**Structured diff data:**

----

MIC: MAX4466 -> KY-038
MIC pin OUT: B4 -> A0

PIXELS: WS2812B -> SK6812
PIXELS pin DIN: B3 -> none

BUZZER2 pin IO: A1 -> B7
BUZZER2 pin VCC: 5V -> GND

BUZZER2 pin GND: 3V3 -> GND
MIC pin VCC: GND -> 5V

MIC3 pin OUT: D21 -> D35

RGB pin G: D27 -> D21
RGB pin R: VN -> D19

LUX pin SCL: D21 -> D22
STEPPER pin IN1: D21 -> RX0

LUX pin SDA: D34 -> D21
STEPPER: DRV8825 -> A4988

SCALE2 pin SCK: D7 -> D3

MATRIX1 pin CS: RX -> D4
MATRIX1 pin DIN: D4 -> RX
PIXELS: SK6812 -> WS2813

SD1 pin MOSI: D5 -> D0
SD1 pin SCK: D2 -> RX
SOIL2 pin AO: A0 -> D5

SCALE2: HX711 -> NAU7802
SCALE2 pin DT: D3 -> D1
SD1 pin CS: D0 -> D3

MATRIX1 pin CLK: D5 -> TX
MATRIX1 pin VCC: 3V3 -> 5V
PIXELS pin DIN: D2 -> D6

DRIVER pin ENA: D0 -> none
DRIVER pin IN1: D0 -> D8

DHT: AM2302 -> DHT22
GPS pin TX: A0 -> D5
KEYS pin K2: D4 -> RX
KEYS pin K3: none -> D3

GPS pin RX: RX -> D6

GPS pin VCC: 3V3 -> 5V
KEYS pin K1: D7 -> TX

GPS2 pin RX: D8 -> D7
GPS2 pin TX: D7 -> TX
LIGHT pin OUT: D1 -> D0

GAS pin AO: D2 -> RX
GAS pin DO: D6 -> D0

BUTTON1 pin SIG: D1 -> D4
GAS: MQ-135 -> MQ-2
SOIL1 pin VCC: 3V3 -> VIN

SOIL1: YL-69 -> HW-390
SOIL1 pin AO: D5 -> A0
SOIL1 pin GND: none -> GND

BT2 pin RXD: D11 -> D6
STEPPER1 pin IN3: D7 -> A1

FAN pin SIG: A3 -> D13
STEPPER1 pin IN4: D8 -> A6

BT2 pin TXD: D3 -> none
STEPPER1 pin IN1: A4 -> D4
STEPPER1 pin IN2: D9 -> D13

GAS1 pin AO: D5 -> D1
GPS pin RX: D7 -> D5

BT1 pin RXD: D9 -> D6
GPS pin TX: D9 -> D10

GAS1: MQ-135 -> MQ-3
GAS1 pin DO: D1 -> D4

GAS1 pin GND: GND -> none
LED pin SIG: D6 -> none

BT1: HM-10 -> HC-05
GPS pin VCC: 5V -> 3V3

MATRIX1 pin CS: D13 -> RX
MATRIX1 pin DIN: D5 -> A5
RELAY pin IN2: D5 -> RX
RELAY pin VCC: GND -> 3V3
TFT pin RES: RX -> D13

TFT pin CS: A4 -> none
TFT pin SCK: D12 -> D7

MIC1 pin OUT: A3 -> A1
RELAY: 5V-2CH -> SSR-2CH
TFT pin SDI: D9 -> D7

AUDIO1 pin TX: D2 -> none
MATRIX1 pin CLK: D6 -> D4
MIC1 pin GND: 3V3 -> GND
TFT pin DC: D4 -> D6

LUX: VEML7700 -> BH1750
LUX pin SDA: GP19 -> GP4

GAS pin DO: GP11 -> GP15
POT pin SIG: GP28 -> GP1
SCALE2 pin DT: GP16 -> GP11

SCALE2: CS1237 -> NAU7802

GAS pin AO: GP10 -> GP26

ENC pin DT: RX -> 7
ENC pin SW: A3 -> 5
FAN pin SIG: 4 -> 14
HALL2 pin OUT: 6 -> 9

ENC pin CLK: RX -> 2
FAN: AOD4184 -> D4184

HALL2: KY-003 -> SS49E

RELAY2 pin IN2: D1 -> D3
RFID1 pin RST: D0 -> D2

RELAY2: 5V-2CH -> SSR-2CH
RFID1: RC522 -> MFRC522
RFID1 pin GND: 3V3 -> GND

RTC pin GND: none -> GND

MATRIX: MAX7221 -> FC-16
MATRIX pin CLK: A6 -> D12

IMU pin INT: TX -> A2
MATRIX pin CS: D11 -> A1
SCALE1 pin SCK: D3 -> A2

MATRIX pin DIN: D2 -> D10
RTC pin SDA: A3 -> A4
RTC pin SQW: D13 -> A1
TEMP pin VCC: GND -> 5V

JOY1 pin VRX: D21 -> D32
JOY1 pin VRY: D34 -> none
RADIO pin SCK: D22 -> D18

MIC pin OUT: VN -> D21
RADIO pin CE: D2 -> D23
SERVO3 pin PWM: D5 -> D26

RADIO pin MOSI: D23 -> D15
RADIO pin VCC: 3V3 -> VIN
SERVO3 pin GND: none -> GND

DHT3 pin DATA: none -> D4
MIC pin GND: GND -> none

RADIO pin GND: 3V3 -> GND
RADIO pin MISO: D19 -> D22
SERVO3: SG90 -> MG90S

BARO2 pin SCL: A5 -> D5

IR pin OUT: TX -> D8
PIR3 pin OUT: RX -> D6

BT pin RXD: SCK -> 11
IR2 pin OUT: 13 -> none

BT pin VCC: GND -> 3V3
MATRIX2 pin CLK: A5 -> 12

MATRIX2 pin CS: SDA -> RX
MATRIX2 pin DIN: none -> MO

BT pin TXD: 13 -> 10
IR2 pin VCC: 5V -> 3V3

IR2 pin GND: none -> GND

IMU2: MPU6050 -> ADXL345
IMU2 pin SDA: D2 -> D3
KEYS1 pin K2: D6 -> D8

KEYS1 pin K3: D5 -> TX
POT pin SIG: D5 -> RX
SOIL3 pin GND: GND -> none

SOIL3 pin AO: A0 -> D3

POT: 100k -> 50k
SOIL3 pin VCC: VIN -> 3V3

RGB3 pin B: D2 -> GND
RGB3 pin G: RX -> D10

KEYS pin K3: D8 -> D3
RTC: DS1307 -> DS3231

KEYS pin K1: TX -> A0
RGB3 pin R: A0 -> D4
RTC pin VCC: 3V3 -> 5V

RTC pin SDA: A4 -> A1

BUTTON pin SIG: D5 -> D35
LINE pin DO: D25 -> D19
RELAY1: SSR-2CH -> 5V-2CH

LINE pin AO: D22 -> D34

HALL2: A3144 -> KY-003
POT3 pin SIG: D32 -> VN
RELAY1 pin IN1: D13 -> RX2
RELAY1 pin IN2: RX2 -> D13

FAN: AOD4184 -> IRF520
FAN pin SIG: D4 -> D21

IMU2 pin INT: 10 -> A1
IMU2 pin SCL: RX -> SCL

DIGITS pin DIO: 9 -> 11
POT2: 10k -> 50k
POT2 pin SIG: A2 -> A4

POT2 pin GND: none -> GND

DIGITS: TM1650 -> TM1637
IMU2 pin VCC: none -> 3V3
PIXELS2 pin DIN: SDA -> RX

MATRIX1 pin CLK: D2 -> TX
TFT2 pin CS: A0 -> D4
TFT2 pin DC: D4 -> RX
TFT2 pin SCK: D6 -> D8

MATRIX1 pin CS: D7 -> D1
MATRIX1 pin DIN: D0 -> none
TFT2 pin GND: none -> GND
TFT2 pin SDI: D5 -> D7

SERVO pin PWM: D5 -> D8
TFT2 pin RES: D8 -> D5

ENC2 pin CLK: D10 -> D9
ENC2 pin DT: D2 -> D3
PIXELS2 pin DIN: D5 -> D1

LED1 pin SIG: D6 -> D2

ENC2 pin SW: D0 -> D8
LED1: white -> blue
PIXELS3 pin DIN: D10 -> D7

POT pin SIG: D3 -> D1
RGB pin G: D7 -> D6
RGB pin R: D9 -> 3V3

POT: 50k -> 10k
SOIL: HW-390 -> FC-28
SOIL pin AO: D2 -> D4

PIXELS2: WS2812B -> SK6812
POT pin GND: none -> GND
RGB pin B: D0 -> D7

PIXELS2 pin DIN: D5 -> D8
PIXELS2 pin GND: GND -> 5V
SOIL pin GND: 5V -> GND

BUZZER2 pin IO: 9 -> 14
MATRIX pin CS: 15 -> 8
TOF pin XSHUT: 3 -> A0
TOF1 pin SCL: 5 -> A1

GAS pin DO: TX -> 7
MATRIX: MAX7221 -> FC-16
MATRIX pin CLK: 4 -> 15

----

**ABOUT THIS TASK:**
Find the lines that mention "DIGITS" in the entries and show them.

**EXERCISE ANSWER:**
DIGITS pin DIO: 9 -> 11
DIGITS: TM1650 -> TM1637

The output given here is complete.